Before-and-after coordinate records
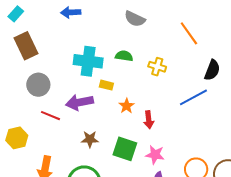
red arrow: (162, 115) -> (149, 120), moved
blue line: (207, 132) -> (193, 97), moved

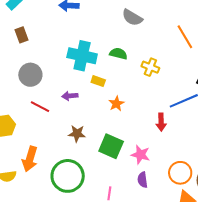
brown rectangle: (26, 46) -> (22, 35), size x0.6
purple arrow: (79, 102) -> (70, 96), size x0.6
red arrow: (149, 120) -> (161, 122), moved

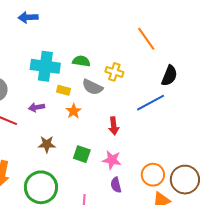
gray semicircle: (132, 18) -> (92, 87), moved
orange star: (116, 104) -> (74, 111), moved
red arrow: (161, 122) -> (114, 126), moved
green square: (111, 146) -> (82, 154), size x0.7

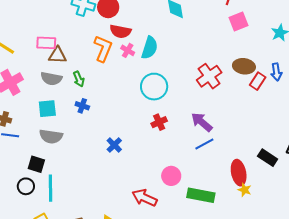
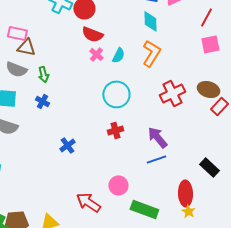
cyan semicircle: (150, 48) -> (118, 55), size x0.7
orange L-shape: (103, 49) -> (151, 53), moved
black rectangle: (268, 158) -> (209, 167), moved

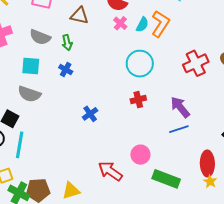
brown triangle: (26, 47) -> (79, 16), moved
orange L-shape: (151, 53) -> (160, 24), moved

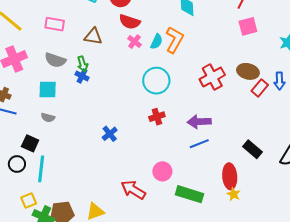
blue cross: (66, 69) -> (82, 76), moved
gray semicircle: (29, 94) -> (48, 118), size x0.6
purple arrow: (180, 107) -> (199, 122), turned -50

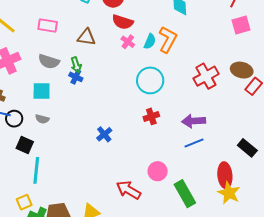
black circle: (17, 164) -> (14, 119), moved
green rectangle: (189, 194) -> (185, 194), turned 44
yellow star: (234, 194) -> (229, 193), size x1.6

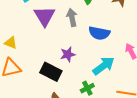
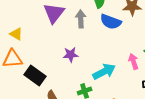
blue semicircle: (99, 33) -> (111, 22), moved
black rectangle: (51, 72) -> (35, 76), moved

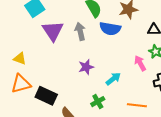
purple star: (71, 55) -> (86, 67), moved
cyan arrow: (104, 72) -> (113, 79), size x0.7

◆ **WHAT IS EXPECTED**
Please repeat exactly the lines from the one containing "black rectangle: (51, 72) -> (35, 76), moved" through the end of the entries, both included, omitting pictures.

◆ **PROBLEM SOLUTION**
black rectangle: (51, 72) -> (35, 76), moved

purple star: (71, 55) -> (86, 67), moved
cyan arrow: (104, 72) -> (113, 79), size x0.7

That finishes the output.